Records for the exercise ->
———
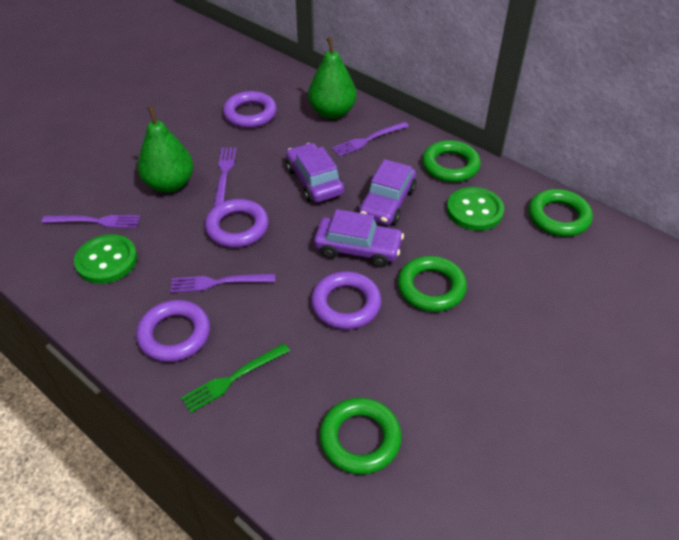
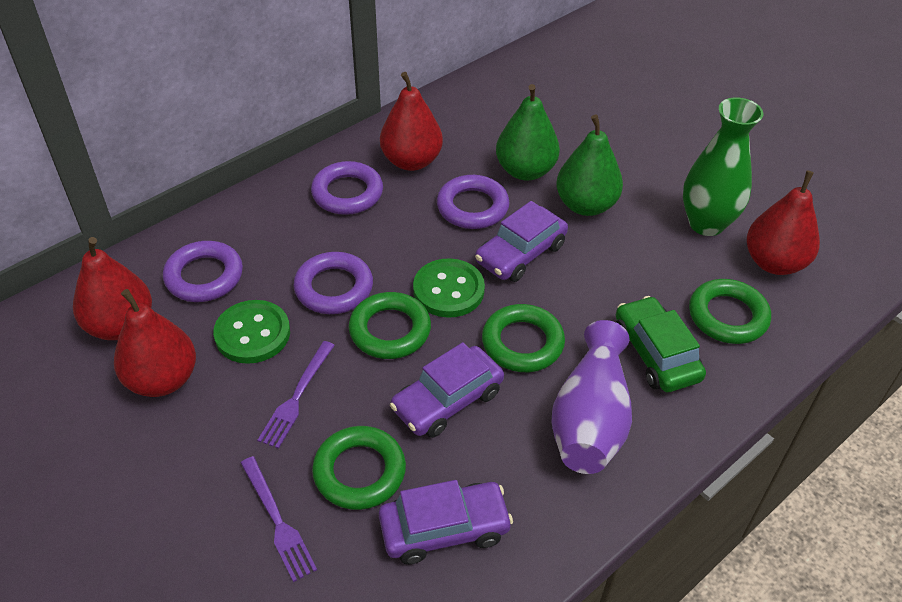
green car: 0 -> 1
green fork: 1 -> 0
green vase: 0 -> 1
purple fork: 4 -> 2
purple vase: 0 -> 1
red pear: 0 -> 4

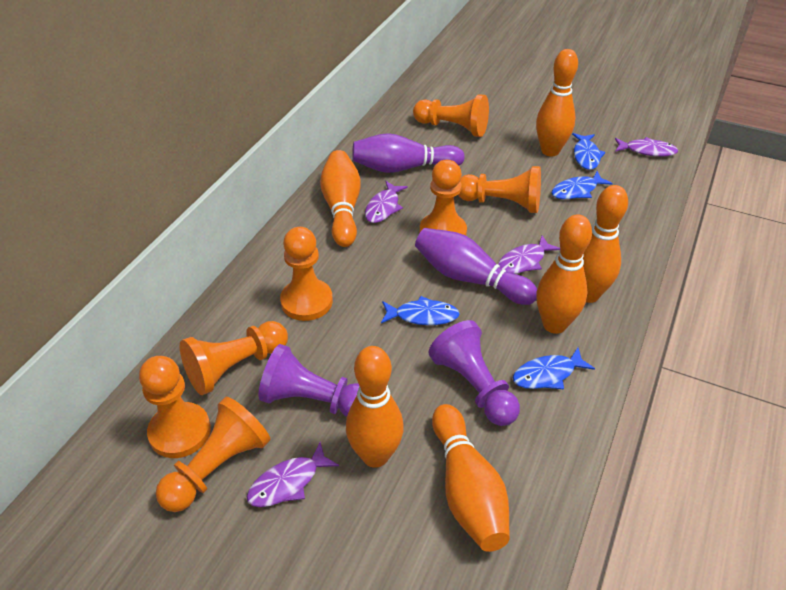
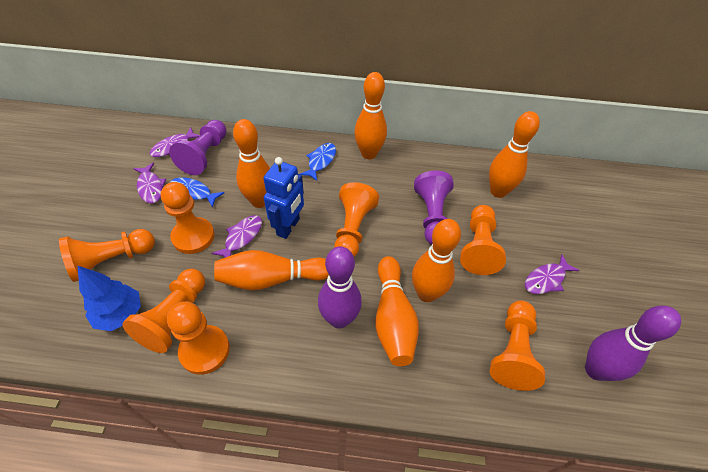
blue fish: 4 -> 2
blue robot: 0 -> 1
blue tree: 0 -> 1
———
Required work ->
This task calls for an exact copy of the data above, without pictures.

Your response ->
green car: 0 -> 1
green fork: 1 -> 0
green vase: 0 -> 1
purple fork: 4 -> 2
purple vase: 0 -> 1
red pear: 0 -> 4

blue fish: 4 -> 2
blue robot: 0 -> 1
blue tree: 0 -> 1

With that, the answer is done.